> Problem details:
Once the pictures have been set aside, copy every remaining entry exactly.

━━━━━━━━━━━━━━━━

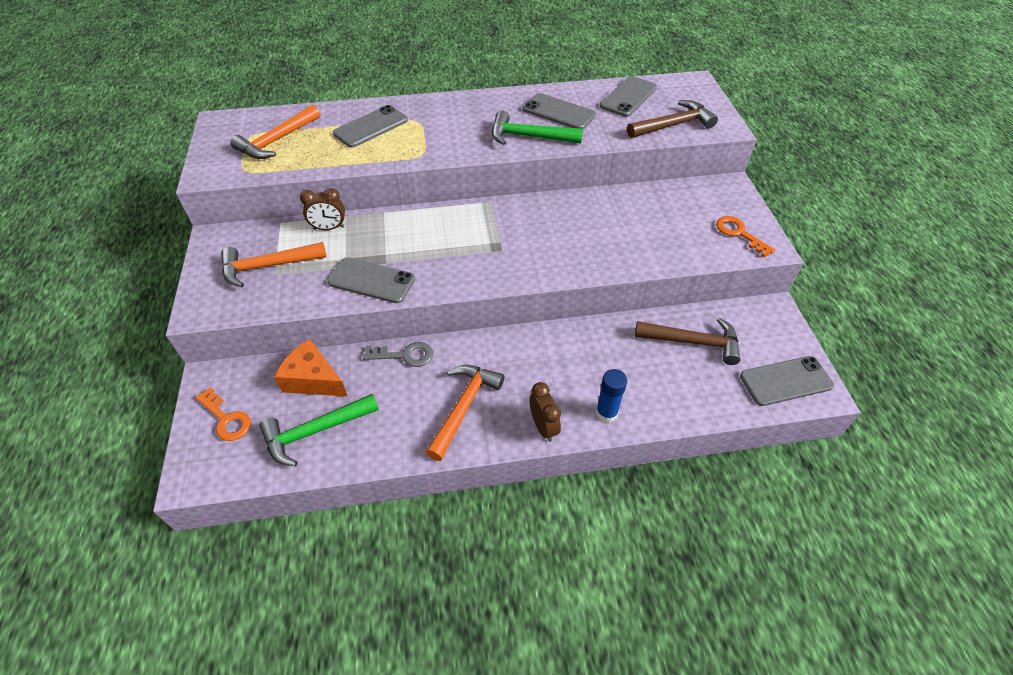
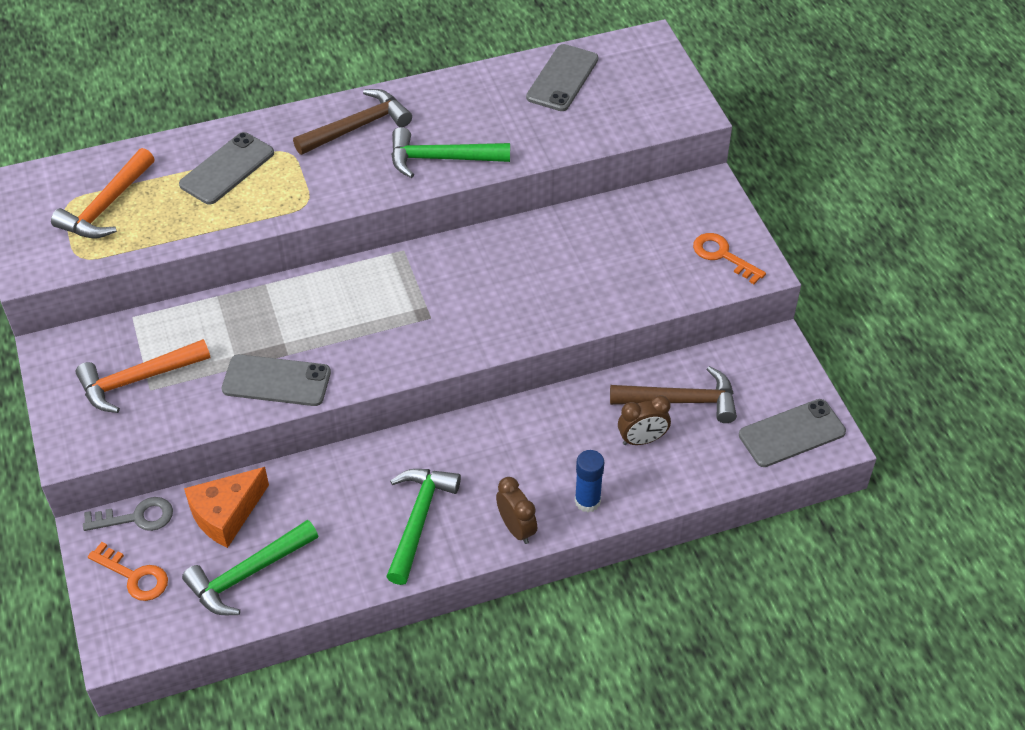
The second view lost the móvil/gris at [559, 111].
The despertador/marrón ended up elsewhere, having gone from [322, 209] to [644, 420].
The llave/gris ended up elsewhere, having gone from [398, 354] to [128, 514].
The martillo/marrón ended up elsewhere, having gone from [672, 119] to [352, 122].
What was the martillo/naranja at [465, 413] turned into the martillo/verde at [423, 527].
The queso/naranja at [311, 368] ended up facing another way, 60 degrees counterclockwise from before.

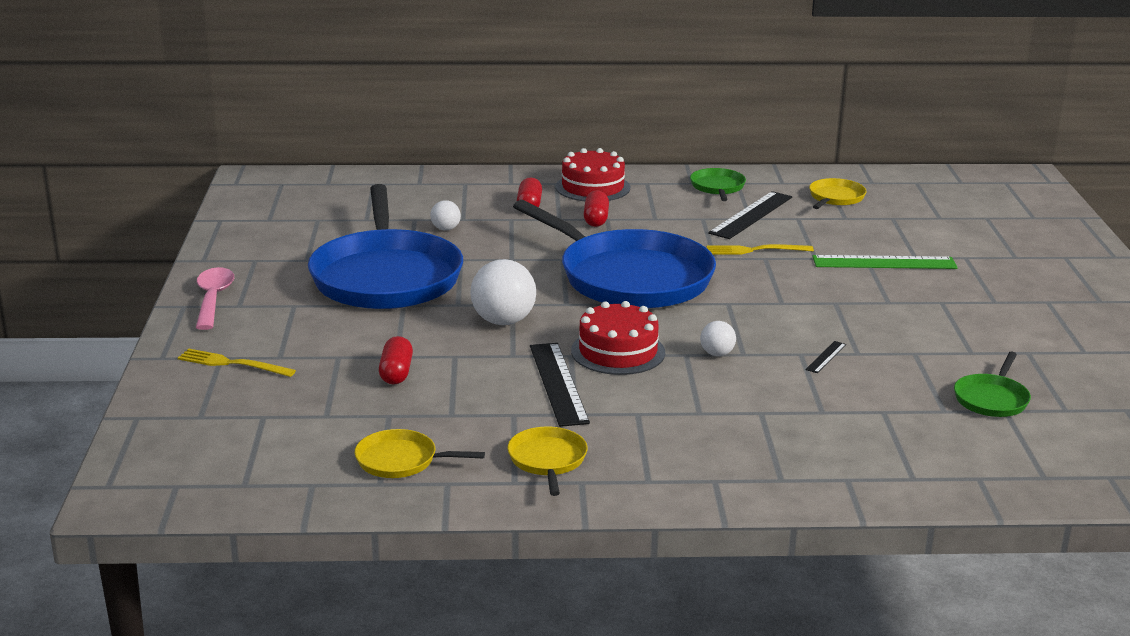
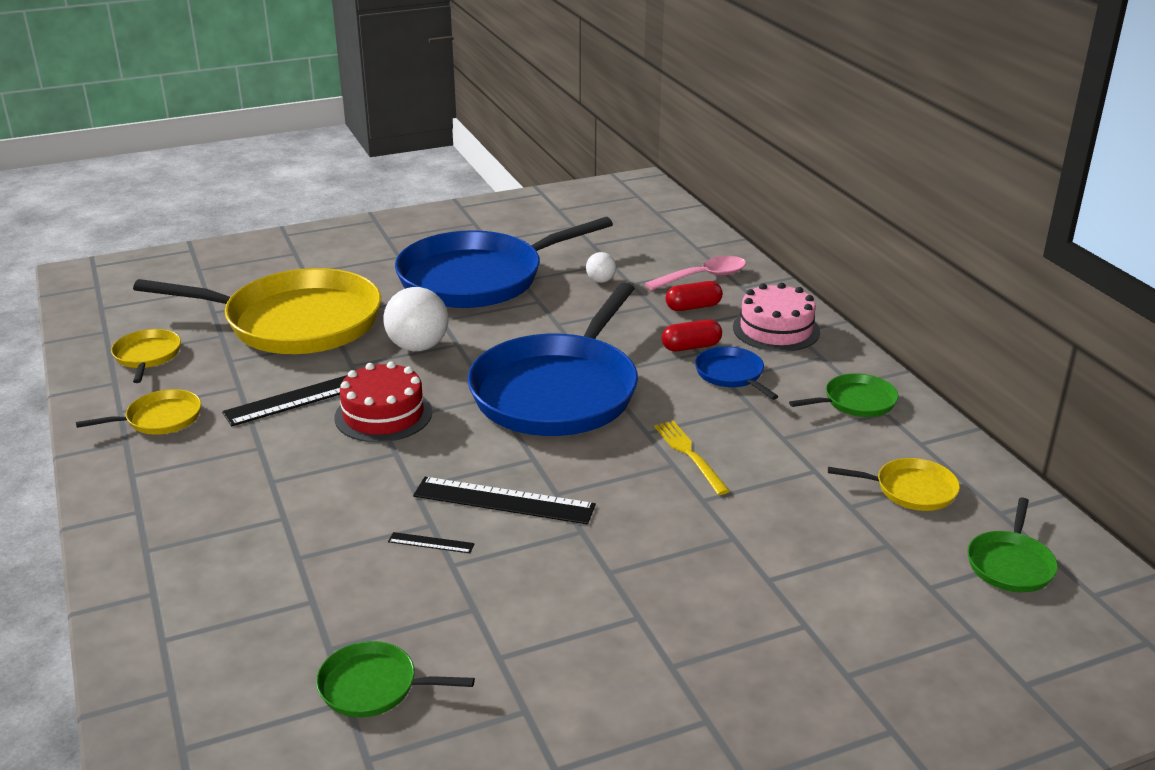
The second view lost the tenedor/amarillo at [237, 363].
The second view lost the pelota/blanco at [718, 338].
The second view lost the regla/verde at [885, 262].
The second view gained the sartén/azul at [737, 373].
The second view gained the sartén/verde at [1012, 544].
The cuchara/rosa ended up elsewhere, having gone from [215, 298] to [695, 273].
The regla/negro ended up elsewhere, having gone from [750, 215] to [504, 500].
Where the cápsula/rojo stood at [396, 360], the sartén/amarillo came to stand at [257, 311].
What was the tarta/rojo at [593, 174] turned into the tarta/rosa at [776, 317].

━━━━━━━━━━━━━━━━

> Completed task:
The second view lost the móvil/gris at [559, 111].
The despertador/marrón ended up elsewhere, having gone from [322, 209] to [644, 420].
The llave/gris ended up elsewhere, having gone from [398, 354] to [128, 514].
The martillo/marrón ended up elsewhere, having gone from [672, 119] to [352, 122].
What was the martillo/naranja at [465, 413] turned into the martillo/verde at [423, 527].
The queso/naranja at [311, 368] ended up facing another way, 60 degrees counterclockwise from before.

The second view lost the tenedor/amarillo at [237, 363].
The second view lost the pelota/blanco at [718, 338].
The second view lost the regla/verde at [885, 262].
The second view gained the sartén/azul at [737, 373].
The second view gained the sartén/verde at [1012, 544].
The cuchara/rosa ended up elsewhere, having gone from [215, 298] to [695, 273].
The regla/negro ended up elsewhere, having gone from [750, 215] to [504, 500].
Where the cápsula/rojo stood at [396, 360], the sartén/amarillo came to stand at [257, 311].
What was the tarta/rojo at [593, 174] turned into the tarta/rosa at [776, 317].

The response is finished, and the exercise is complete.